▸ Records excerpted from a collection
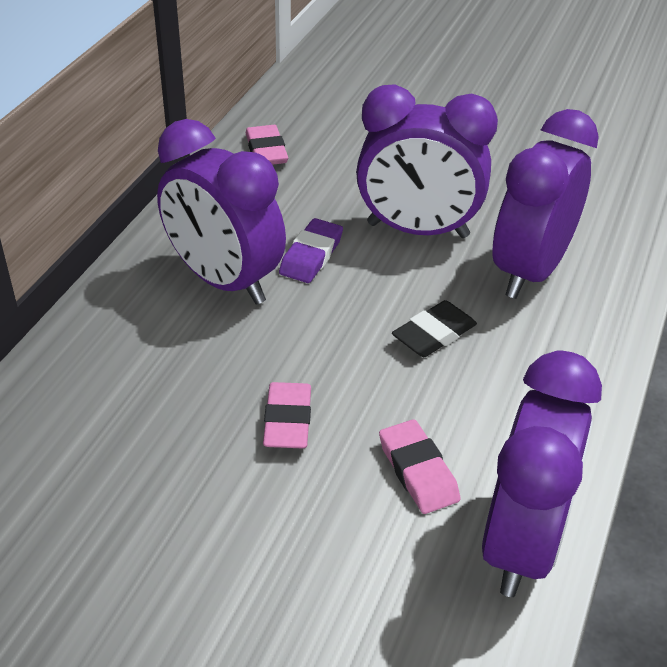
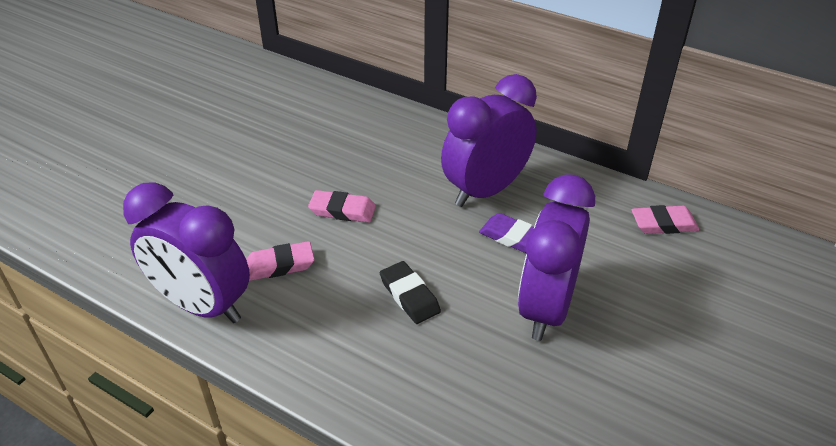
camera: 100 degrees right, 0 degrees up
purple clock [493,109,599,299] -> none

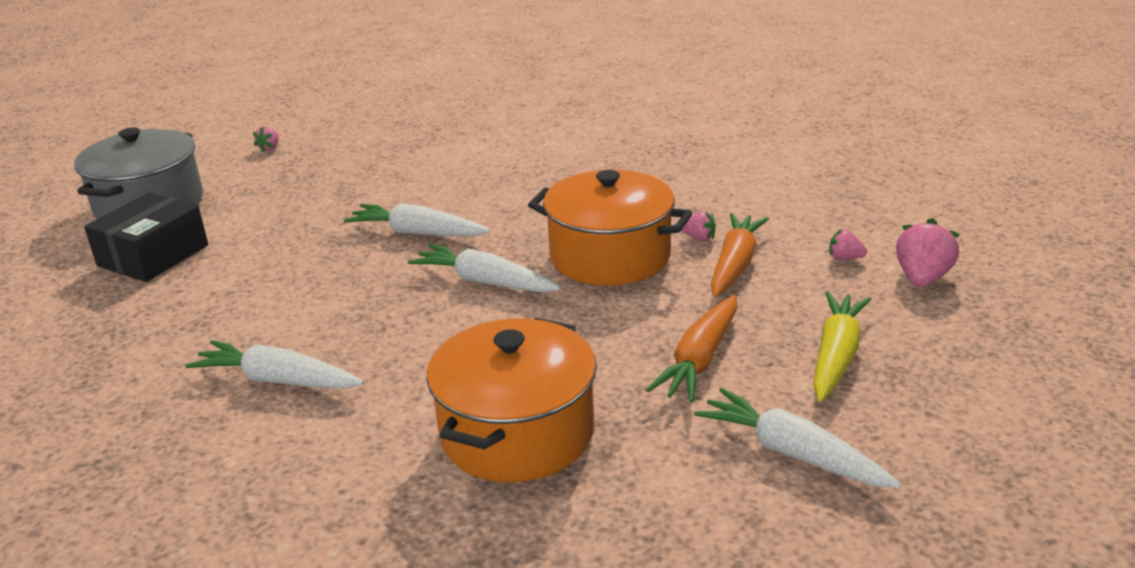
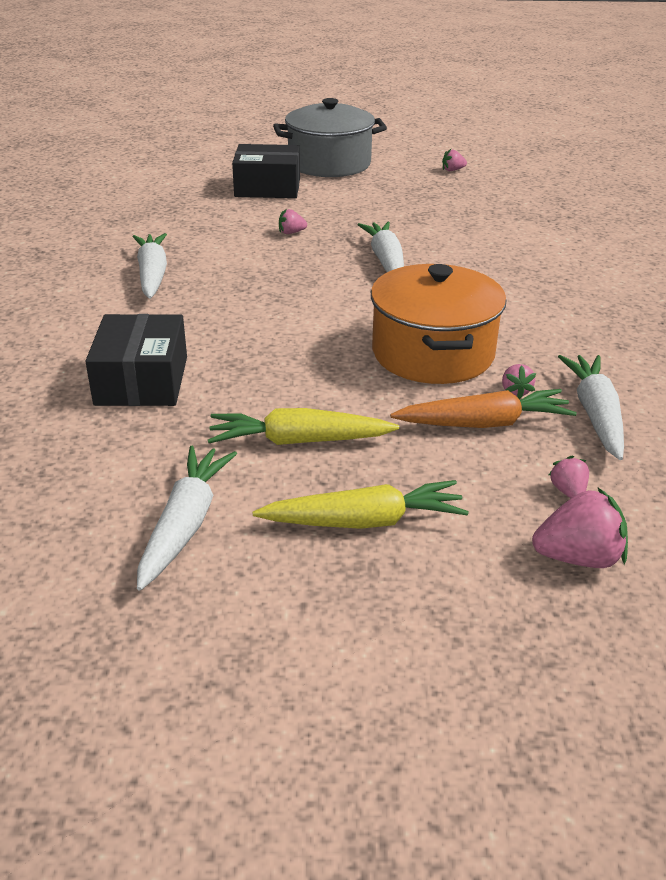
camera: 60 degrees right, 5 degrees up
white carrot [408,244,560,292] -> white carrot moved to [558,355,624,460]
orange pot [427,318,597,482] -> black box [85,314,187,406]
orange carrot [646,295,737,403] -> yellow carrot [208,408,399,445]
none -> pink strawberry [279,209,307,234]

▸ What this task involves
All lines from the one holding "purple clock [493,109,599,299] -> none" through the last line of the records need to be copied exactly, both ends included, and the pictures left behind.

▸ Your response
purple clock [493,109,599,299] -> none

camera: 60 degrees right, 5 degrees up
white carrot [408,244,560,292] -> white carrot moved to [558,355,624,460]
orange pot [427,318,597,482] -> black box [85,314,187,406]
orange carrot [646,295,737,403] -> yellow carrot [208,408,399,445]
none -> pink strawberry [279,209,307,234]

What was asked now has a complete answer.